# Before-and-after change records:
============================================================

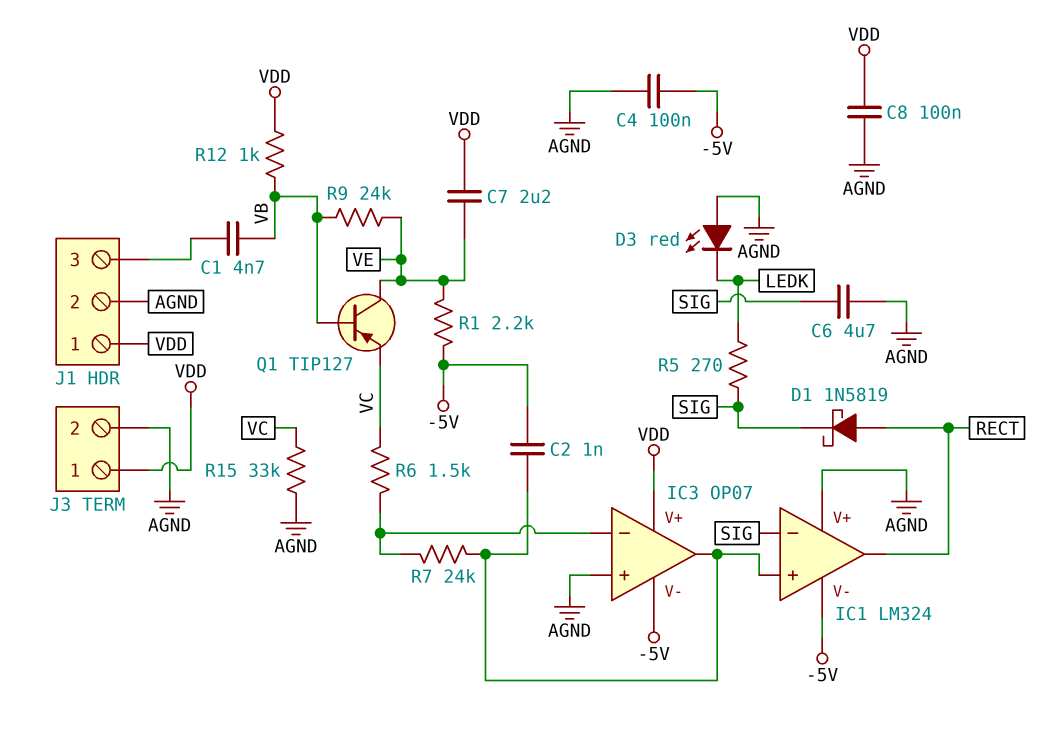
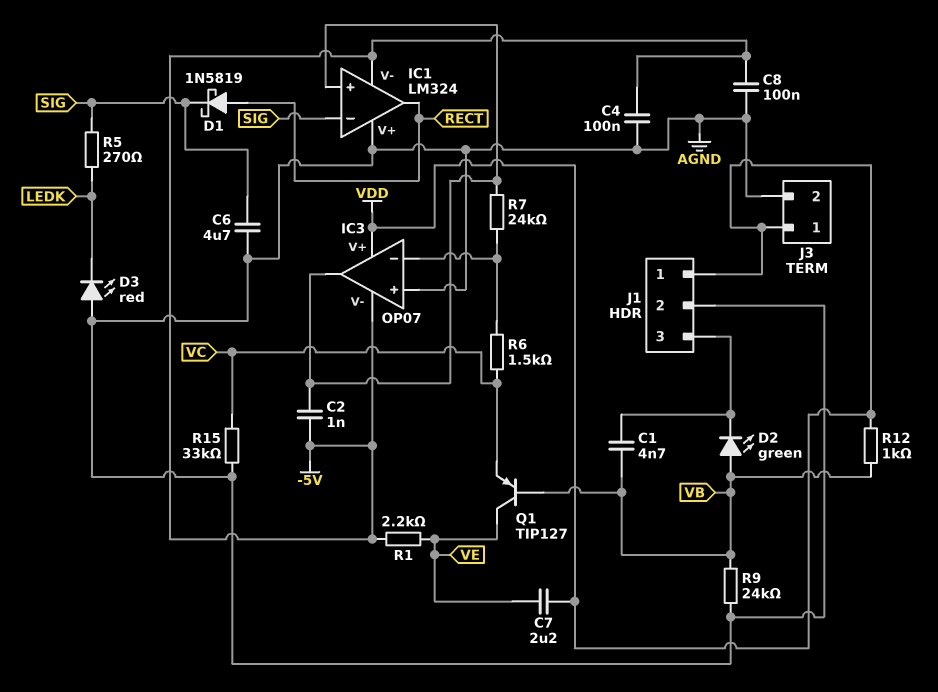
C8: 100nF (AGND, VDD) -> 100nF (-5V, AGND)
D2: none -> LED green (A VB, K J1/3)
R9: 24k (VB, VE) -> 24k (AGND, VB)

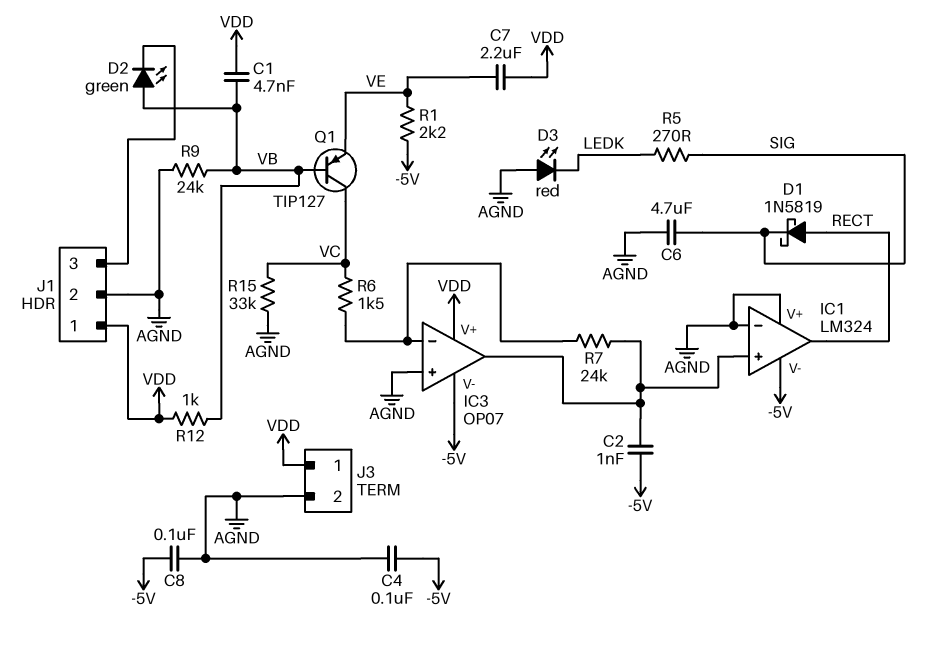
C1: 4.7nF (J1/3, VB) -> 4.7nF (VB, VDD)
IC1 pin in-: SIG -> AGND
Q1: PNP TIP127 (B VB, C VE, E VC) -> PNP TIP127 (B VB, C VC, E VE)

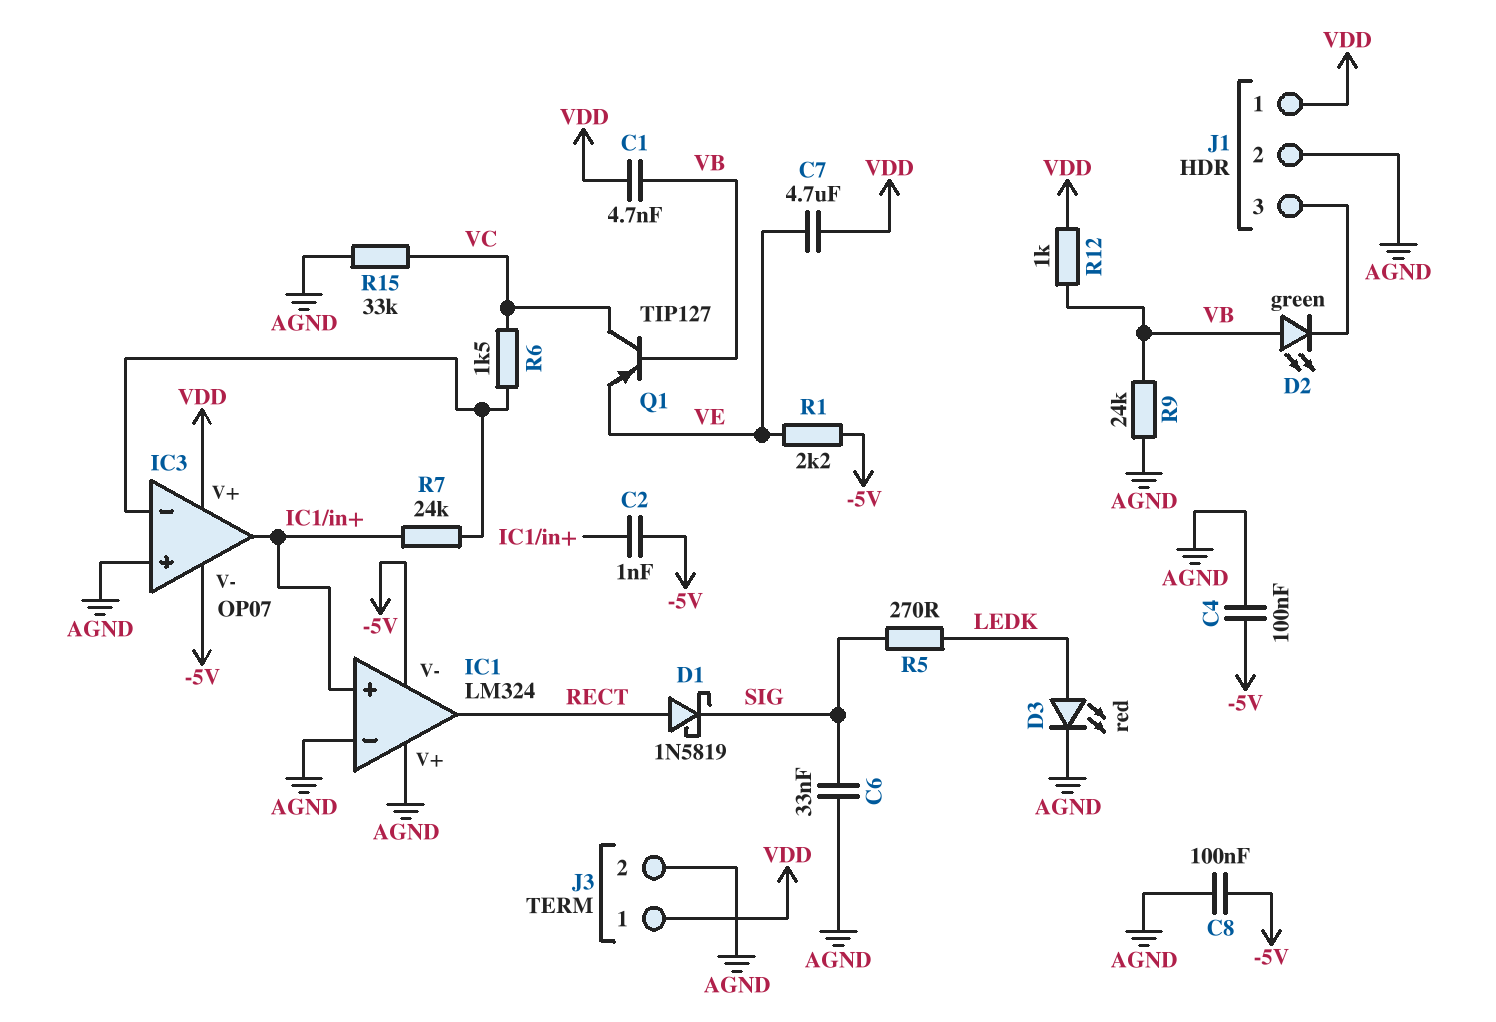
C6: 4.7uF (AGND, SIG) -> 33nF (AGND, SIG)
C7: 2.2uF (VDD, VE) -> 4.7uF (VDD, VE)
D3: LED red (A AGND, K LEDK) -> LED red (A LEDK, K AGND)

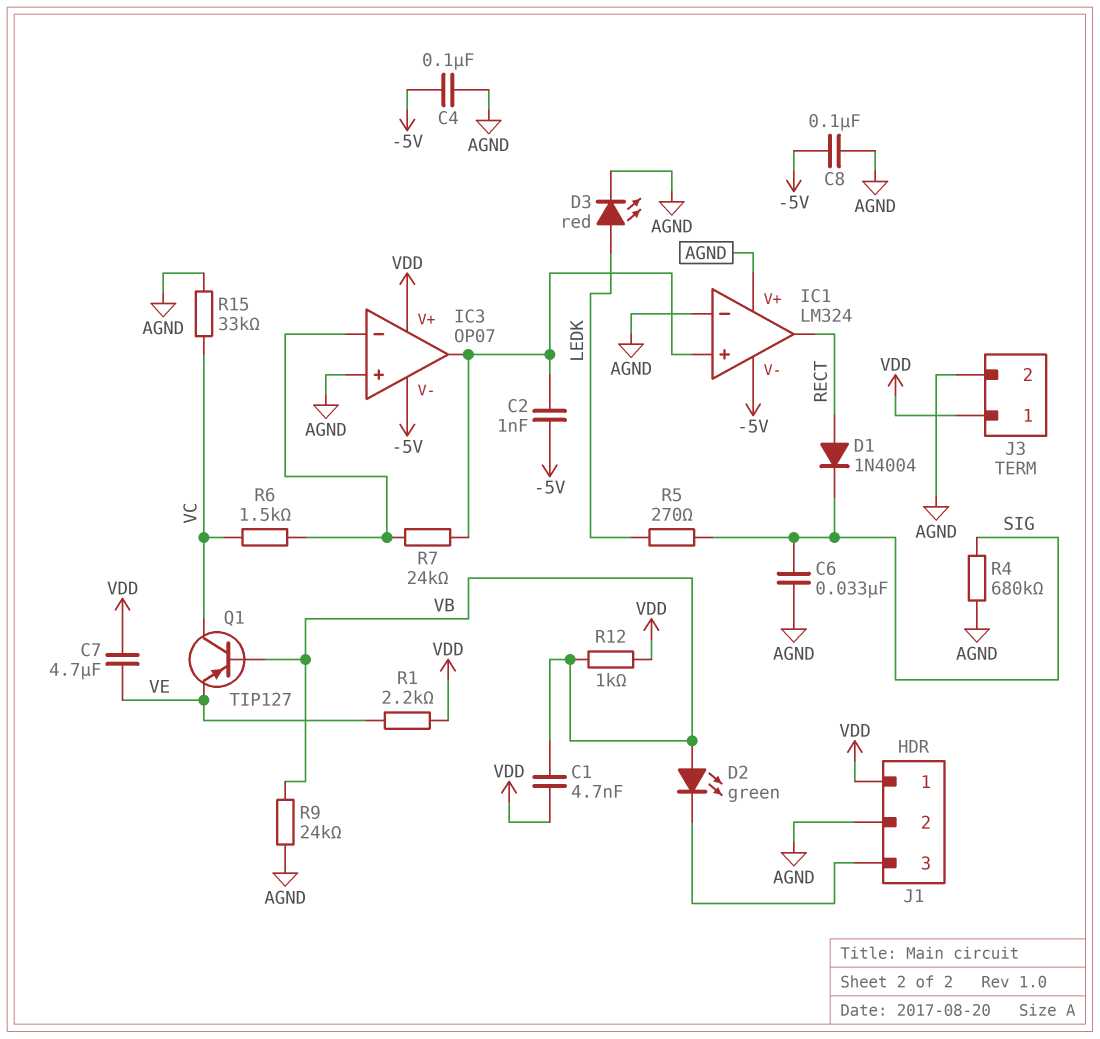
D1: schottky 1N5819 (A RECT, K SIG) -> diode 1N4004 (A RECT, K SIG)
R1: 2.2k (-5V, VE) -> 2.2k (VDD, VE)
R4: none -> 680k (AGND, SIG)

============================================================

# WORK REQUIRED:
Type the records out again in full, exactly, with each picture omitted.

# RESULT OF THE EXERCISE:
C8: 100nF (AGND, VDD) -> 100nF (-5V, AGND)
D2: none -> LED green (A VB, K J1/3)
R9: 24k (VB, VE) -> 24k (AGND, VB)

C1: 4.7nF (J1/3, VB) -> 4.7nF (VB, VDD)
IC1 pin in-: SIG -> AGND
Q1: PNP TIP127 (B VB, C VE, E VC) -> PNP TIP127 (B VB, C VC, E VE)

C6: 4.7uF (AGND, SIG) -> 33nF (AGND, SIG)
C7: 2.2uF (VDD, VE) -> 4.7uF (VDD, VE)
D3: LED red (A AGND, K LEDK) -> LED red (A LEDK, K AGND)

D1: schottky 1N5819 (A RECT, K SIG) -> diode 1N4004 (A RECT, K SIG)
R1: 2.2k (-5V, VE) -> 2.2k (VDD, VE)
R4: none -> 680k (AGND, SIG)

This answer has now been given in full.